- WHAT TO PRODUCE: Restate word for word the lines below, from the one containing "door: (248, 385) -> (451, 248), moved" through the final line, with no pictures included.

=== Section Start ===

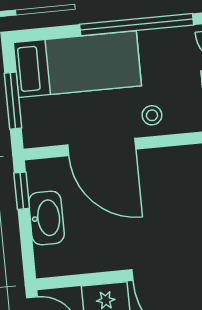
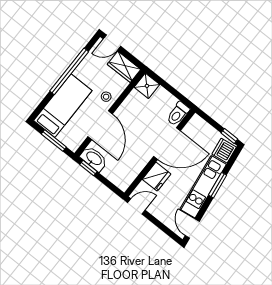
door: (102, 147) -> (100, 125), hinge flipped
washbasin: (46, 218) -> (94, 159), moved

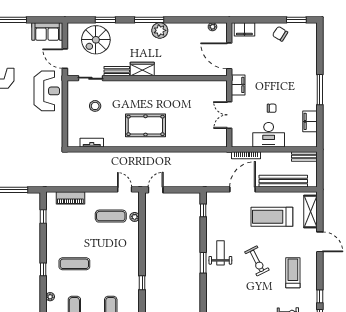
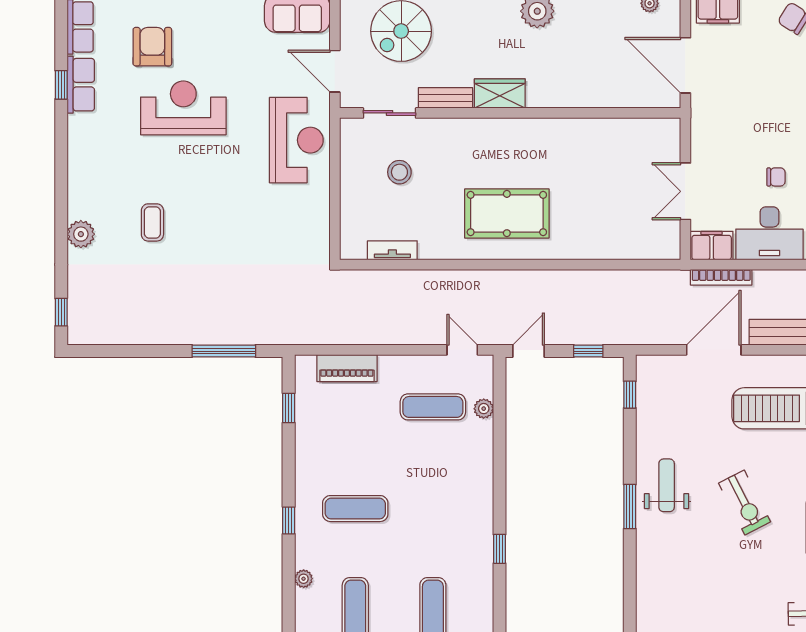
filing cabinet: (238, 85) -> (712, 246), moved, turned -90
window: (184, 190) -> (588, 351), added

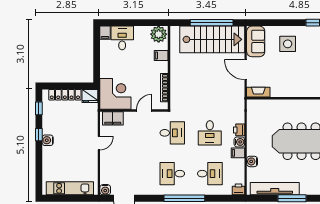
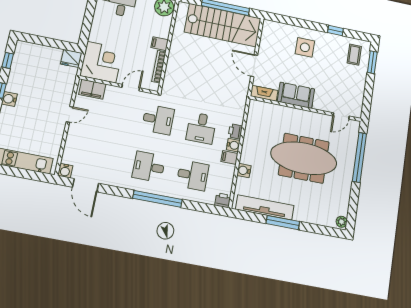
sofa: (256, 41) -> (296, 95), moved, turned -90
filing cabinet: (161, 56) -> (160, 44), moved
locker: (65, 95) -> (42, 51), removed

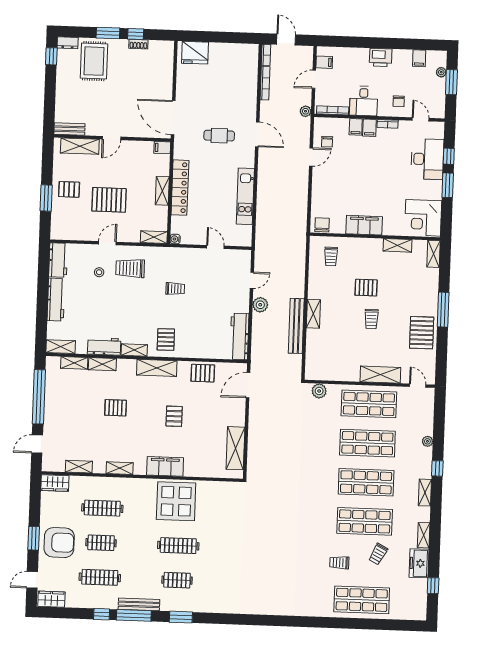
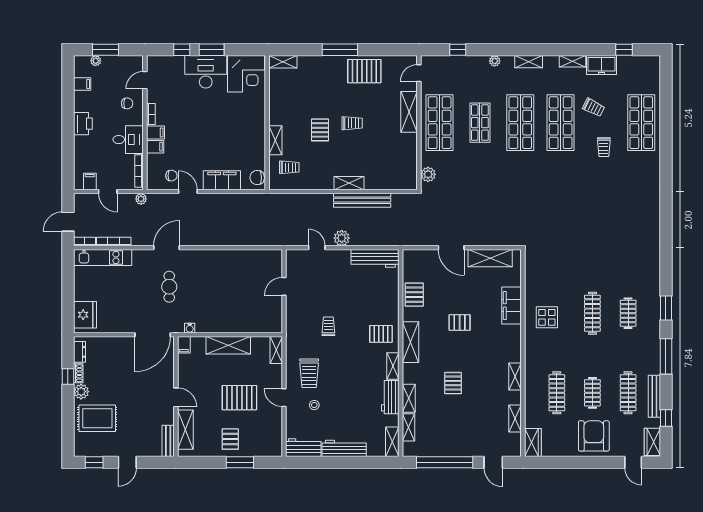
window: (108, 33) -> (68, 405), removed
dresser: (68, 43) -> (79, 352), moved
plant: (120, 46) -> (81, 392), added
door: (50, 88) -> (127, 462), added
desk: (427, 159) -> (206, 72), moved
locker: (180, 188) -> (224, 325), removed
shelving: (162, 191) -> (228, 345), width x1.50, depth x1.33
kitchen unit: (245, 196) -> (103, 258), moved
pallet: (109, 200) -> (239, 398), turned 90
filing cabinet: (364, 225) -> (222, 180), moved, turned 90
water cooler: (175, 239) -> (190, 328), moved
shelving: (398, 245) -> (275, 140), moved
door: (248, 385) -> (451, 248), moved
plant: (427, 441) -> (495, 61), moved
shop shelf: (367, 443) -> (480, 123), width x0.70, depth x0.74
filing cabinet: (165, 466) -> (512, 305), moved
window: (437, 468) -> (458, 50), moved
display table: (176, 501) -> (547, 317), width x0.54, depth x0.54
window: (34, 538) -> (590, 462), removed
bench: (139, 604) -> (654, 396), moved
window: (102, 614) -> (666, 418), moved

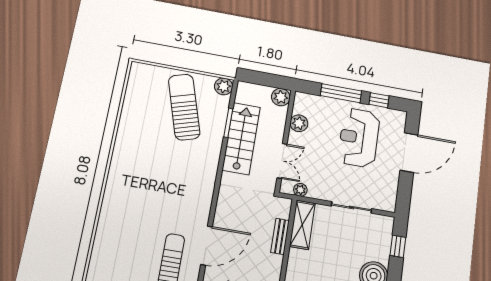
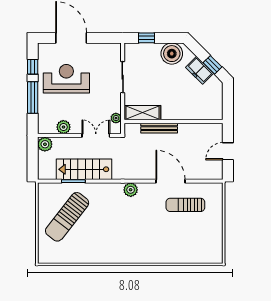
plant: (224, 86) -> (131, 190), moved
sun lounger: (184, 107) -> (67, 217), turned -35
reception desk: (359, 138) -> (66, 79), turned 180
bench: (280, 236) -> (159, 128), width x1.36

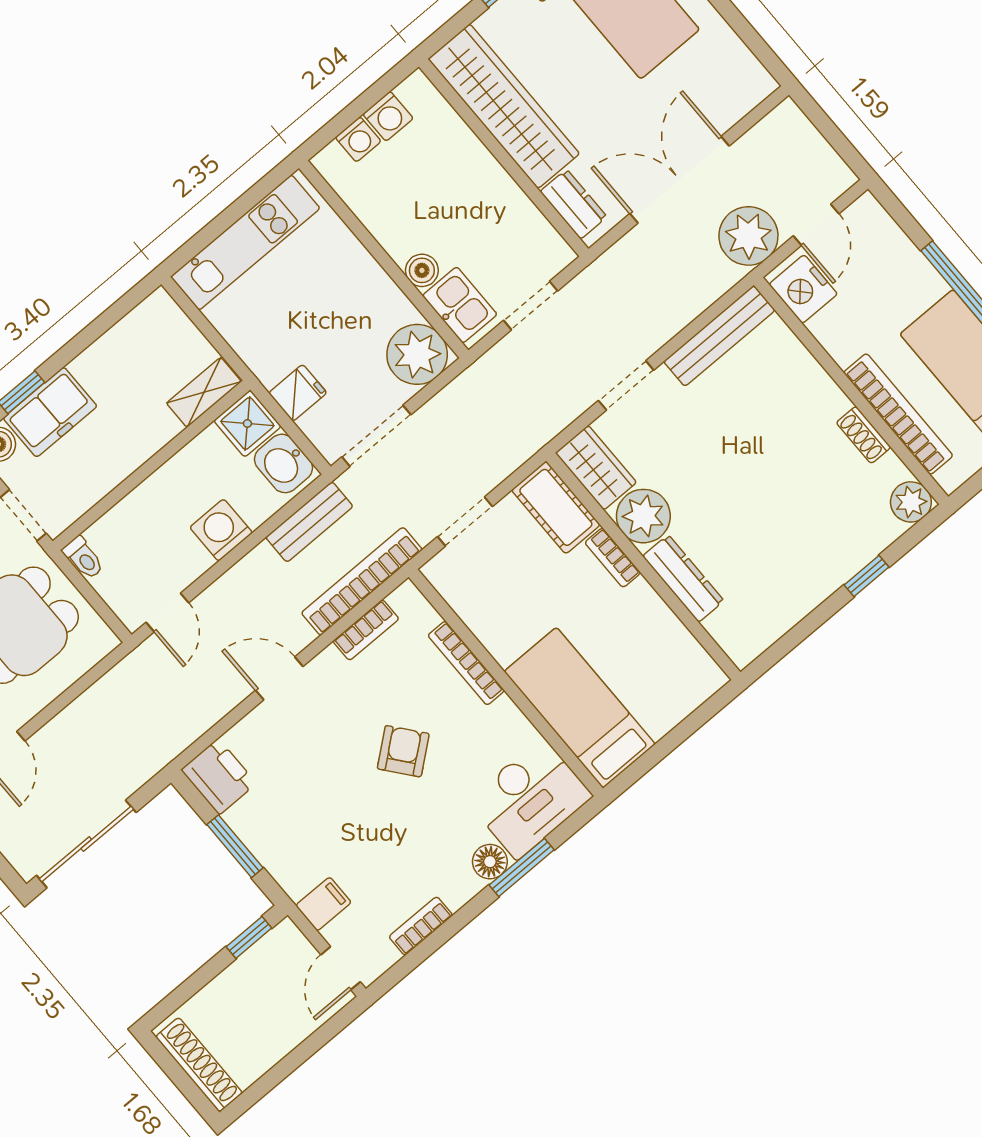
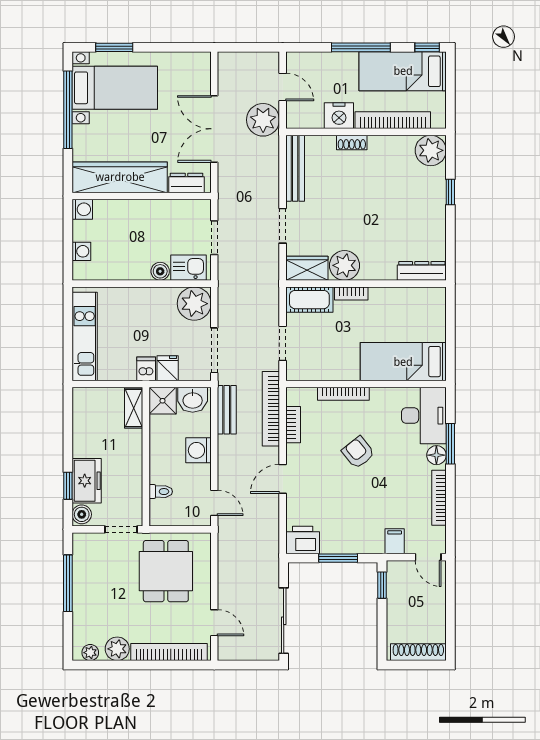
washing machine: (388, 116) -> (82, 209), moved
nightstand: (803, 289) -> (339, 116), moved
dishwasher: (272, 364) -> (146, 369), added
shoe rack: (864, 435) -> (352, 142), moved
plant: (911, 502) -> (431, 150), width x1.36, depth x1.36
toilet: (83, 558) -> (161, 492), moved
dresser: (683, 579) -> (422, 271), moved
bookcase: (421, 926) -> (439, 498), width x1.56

=== Section End ===

- SOLUTION TO THIS PROBLEM:
door: (248, 385) -> (451, 248), moved
plant: (427, 441) -> (495, 61), moved
shop shelf: (367, 443) -> (480, 123), width x0.70, depth x0.74
filing cabinet: (165, 466) -> (512, 305), moved
window: (437, 468) -> (458, 50), moved
display table: (176, 501) -> (547, 317), width x0.54, depth x0.54
window: (34, 538) -> (590, 462), removed
bench: (139, 604) -> (654, 396), moved
window: (102, 614) -> (666, 418), moved

plant: (224, 86) -> (131, 190), moved
sun lounger: (184, 107) -> (67, 217), turned -35
reception desk: (359, 138) -> (66, 79), turned 180
bench: (280, 236) -> (159, 128), width x1.36

washing machine: (388, 116) -> (82, 209), moved
nightstand: (803, 289) -> (339, 116), moved
dishwasher: (272, 364) -> (146, 369), added
shoe rack: (864, 435) -> (352, 142), moved
plant: (911, 502) -> (431, 150), width x1.36, depth x1.36
toilet: (83, 558) -> (161, 492), moved
dresser: (683, 579) -> (422, 271), moved
bookcase: (421, 926) -> (439, 498), width x1.56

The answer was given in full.